**WHAT YOU WILL DO:**
Wherever a line below holds the word "degrees", copy that line.

**SOURCE DATA:**
>>

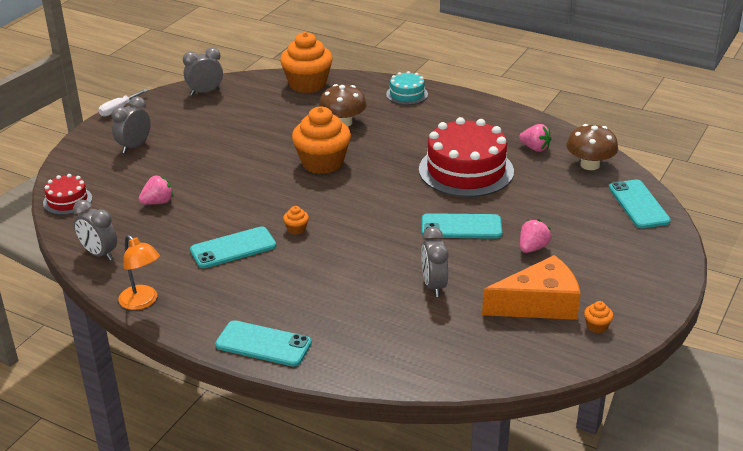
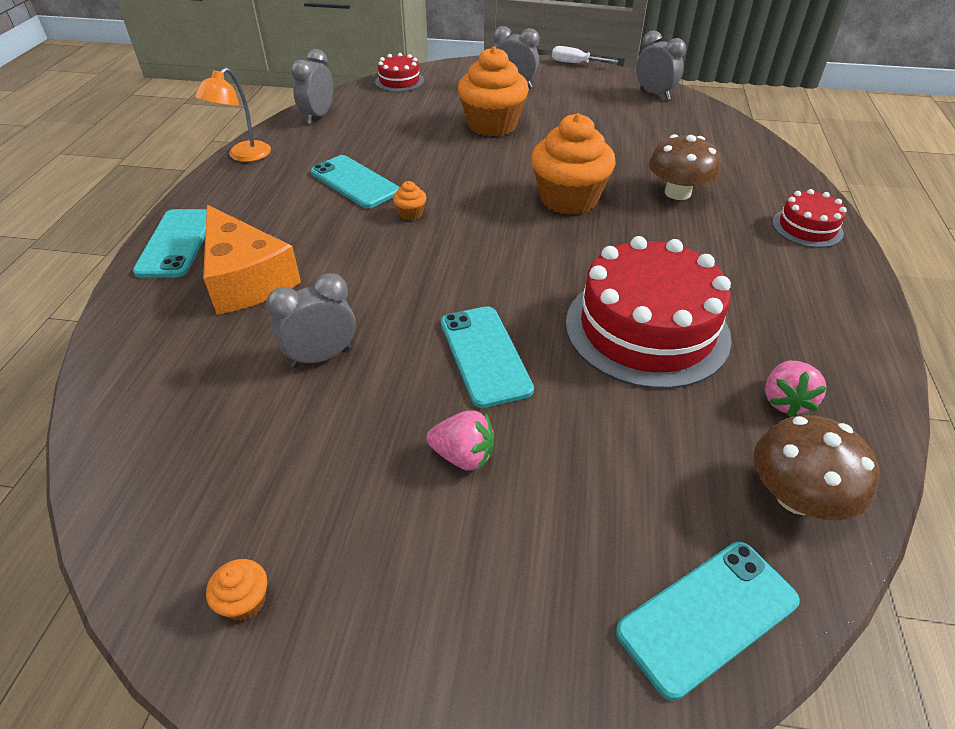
camera: 70 degrees right, 10 degrees up
(158, 202) = (420, 122): pink strawberry -> none
(307, 84) = (743, 148): orange cupcake -> orange cupcake (492, 125)
(407, 94) = (807, 228): turquoise cake -> red cake
(539, 304) = (299, 495): orange cheese -> orange cheese (246, 279)

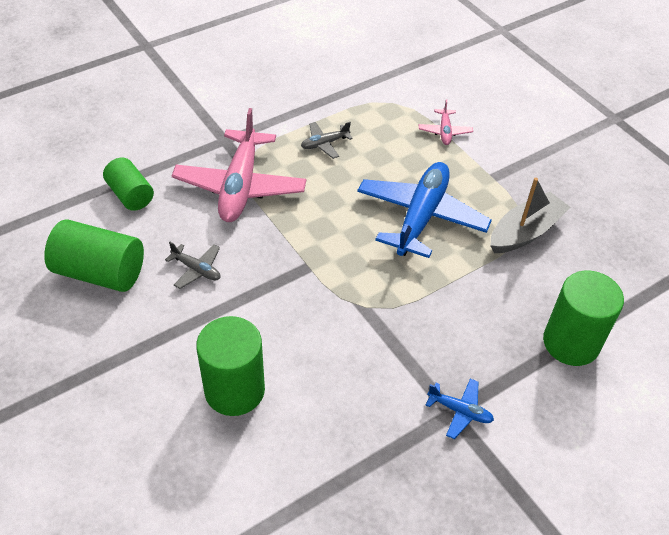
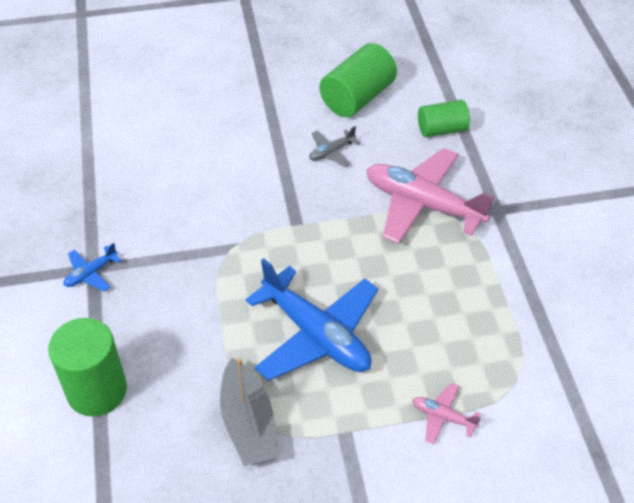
camera: 115 degrees right, 0 degrees up
(234, 390) = (200, 146): green cylinder -> none
(324, 144) = (462, 290): grey plane -> none

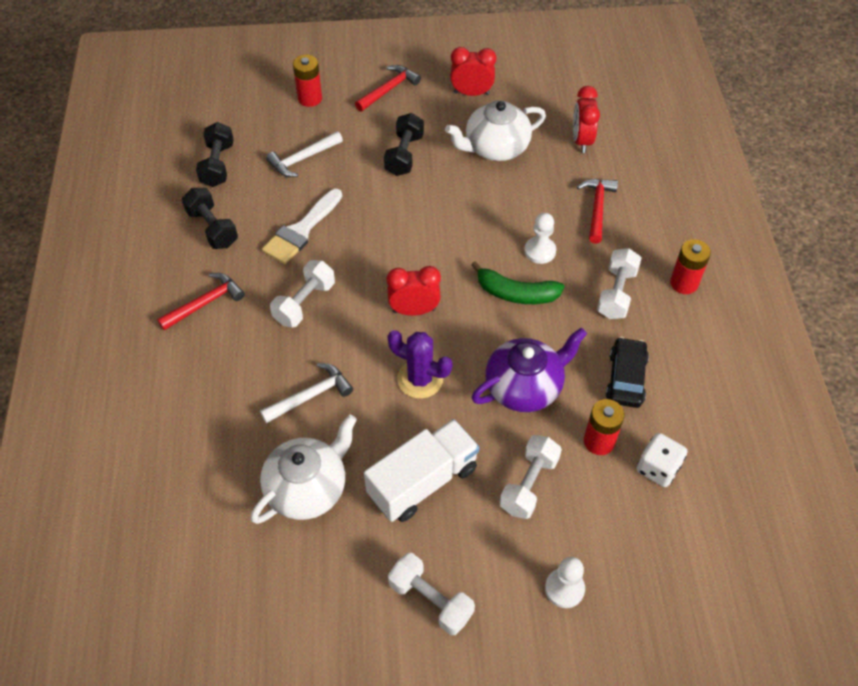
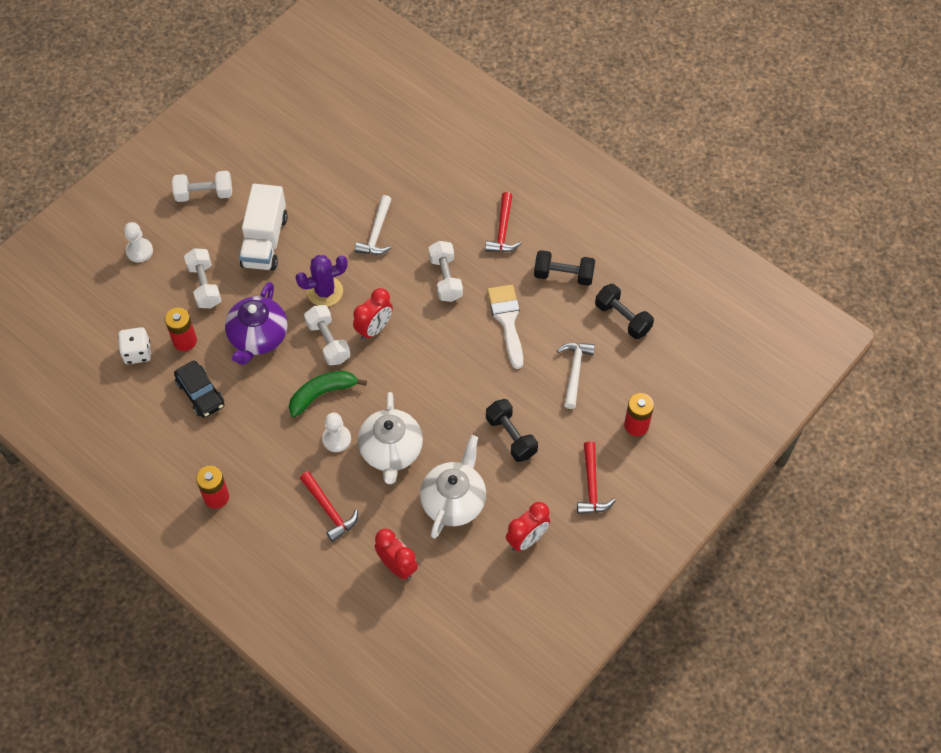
camera: 135 degrees right, 5 degrees up
(308, 488) = (322, 190): white teapot -> white teapot (391, 451)
(616, 293) = (256, 450): white dumbbell -> white dumbbell (328, 342)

<<

**FINAL ANSWER:**
camera: 70 degrees right, 10 degrees up
camera: 115 degrees right, 0 degrees up
camera: 135 degrees right, 5 degrees up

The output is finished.